→ TASK STATEMENT: Strip out all images, then restate the data verbatim.

[Colored object listings]
******************************

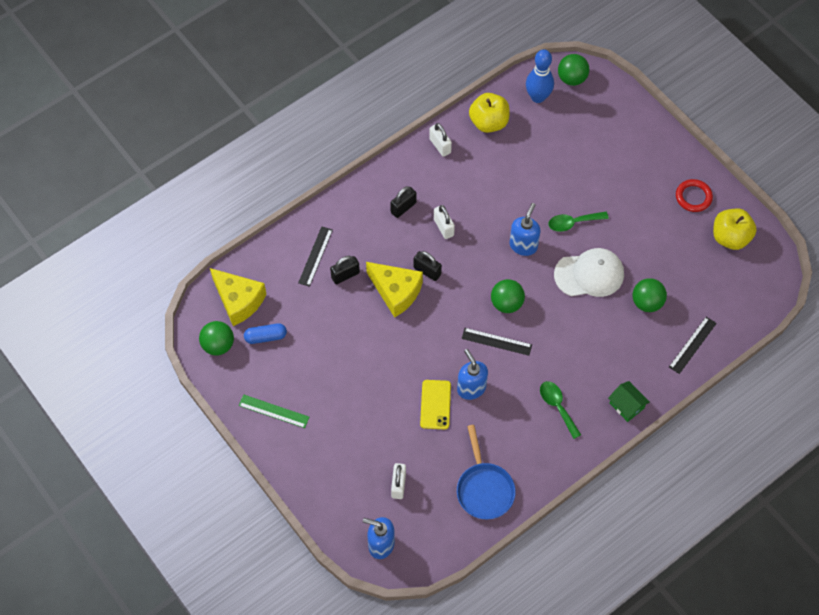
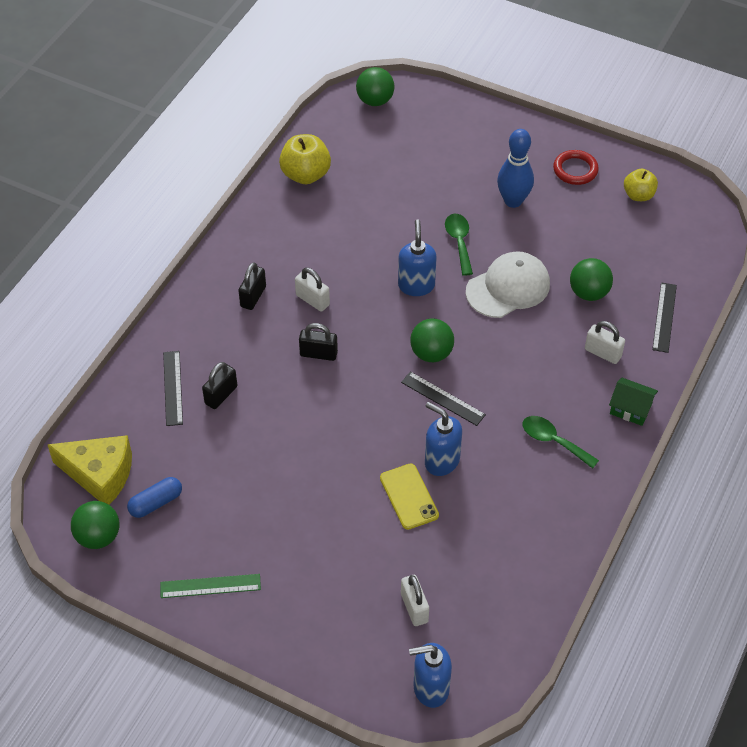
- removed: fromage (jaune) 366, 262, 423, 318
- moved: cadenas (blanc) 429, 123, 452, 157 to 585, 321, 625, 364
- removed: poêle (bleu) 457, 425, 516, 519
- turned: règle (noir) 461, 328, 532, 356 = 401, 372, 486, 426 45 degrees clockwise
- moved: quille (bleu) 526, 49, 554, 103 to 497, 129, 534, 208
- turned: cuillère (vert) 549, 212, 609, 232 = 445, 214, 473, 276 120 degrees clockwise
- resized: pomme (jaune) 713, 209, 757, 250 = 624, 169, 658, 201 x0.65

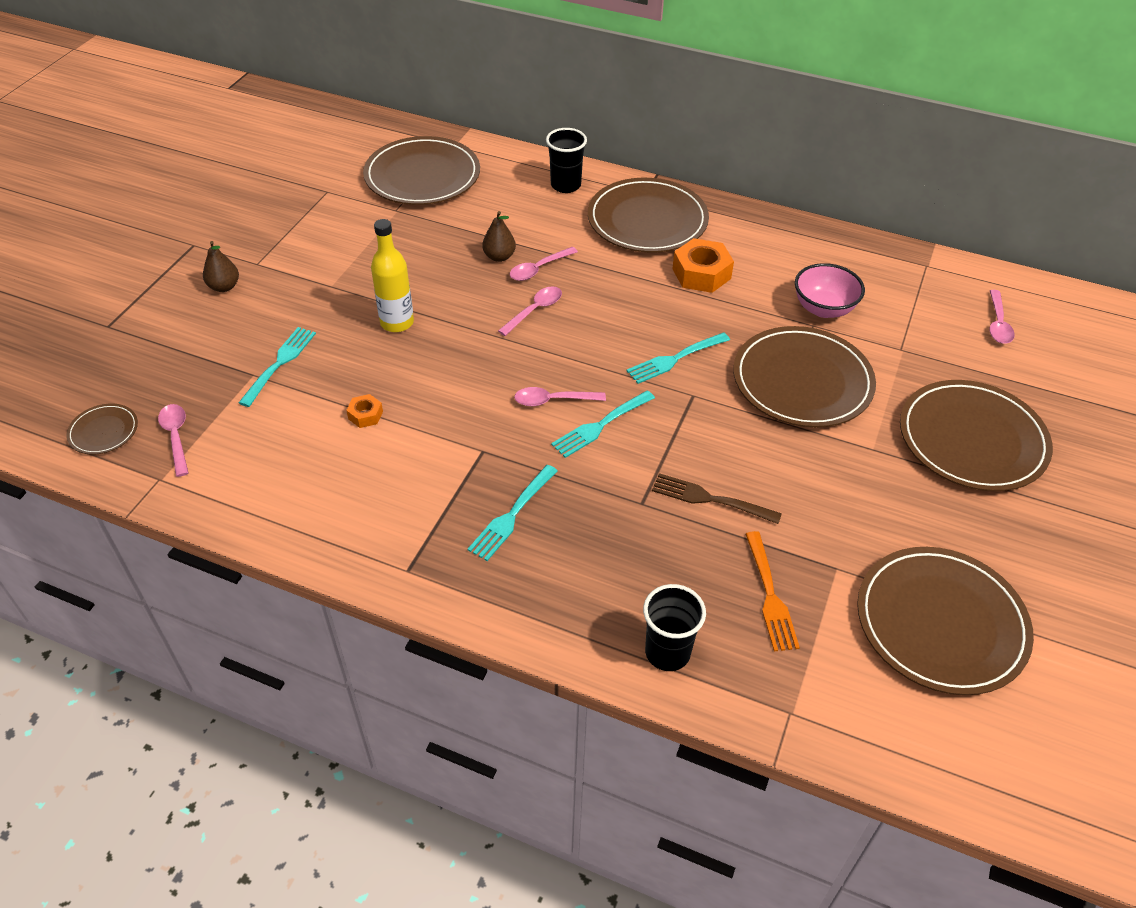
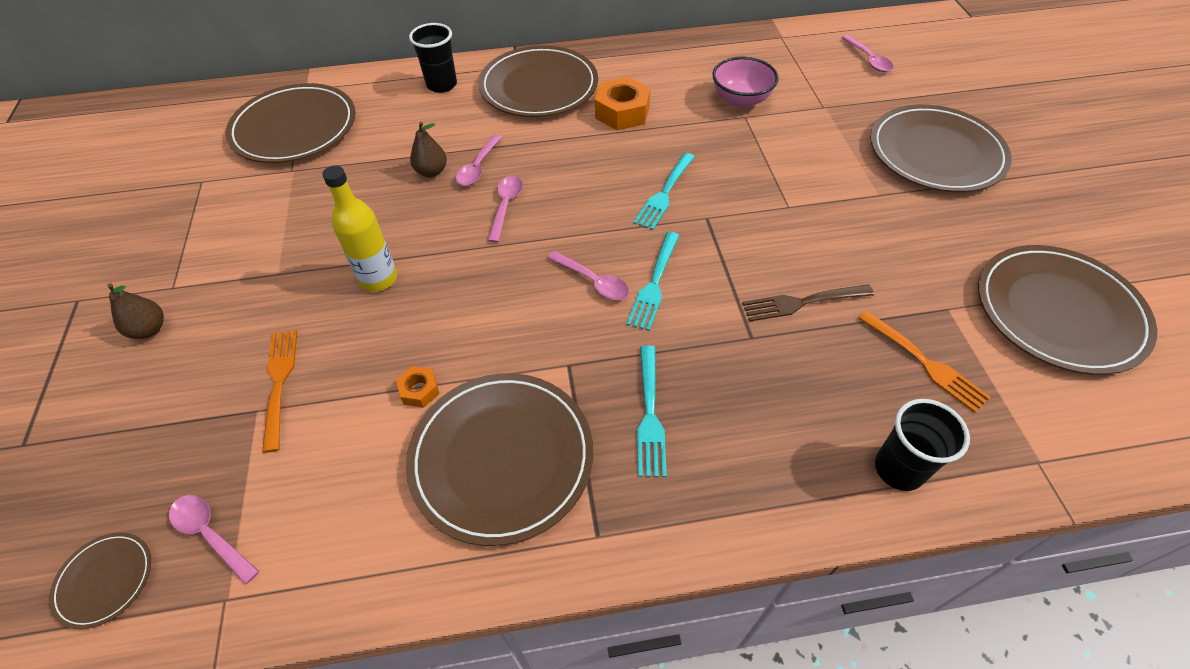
- recoloured: fourchette (turquoise) 239, 327, 316, 407 to fourchette (orange) 262, 329, 298, 453
- turned: cuillère (rose) 514, 387, 606, 406 = 548, 251, 629, 300 105 degrees counterclockwise
- moved: assiette (marron) 733, 326, 876, 427 to 406, 373, 593, 546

******************************

→ SOLUTION TO THIS TASK:
- removed: fromage (jaune) 366, 262, 423, 318
- moved: cadenas (blanc) 429, 123, 452, 157 to 585, 321, 625, 364
- removed: poêle (bleu) 457, 425, 516, 519
- turned: règle (noir) 461, 328, 532, 356 = 401, 372, 486, 426 45 degrees clockwise
- moved: quille (bleu) 526, 49, 554, 103 to 497, 129, 534, 208
- turned: cuillère (vert) 549, 212, 609, 232 = 445, 214, 473, 276 120 degrees clockwise
- resized: pomme (jaune) 713, 209, 757, 250 = 624, 169, 658, 201 x0.65

- recoloured: fourchette (turquoise) 239, 327, 316, 407 to fourchette (orange) 262, 329, 298, 453
- turned: cuillère (rose) 514, 387, 606, 406 = 548, 251, 629, 300 105 degrees counterclockwise
- moved: assiette (marron) 733, 326, 876, 427 to 406, 373, 593, 546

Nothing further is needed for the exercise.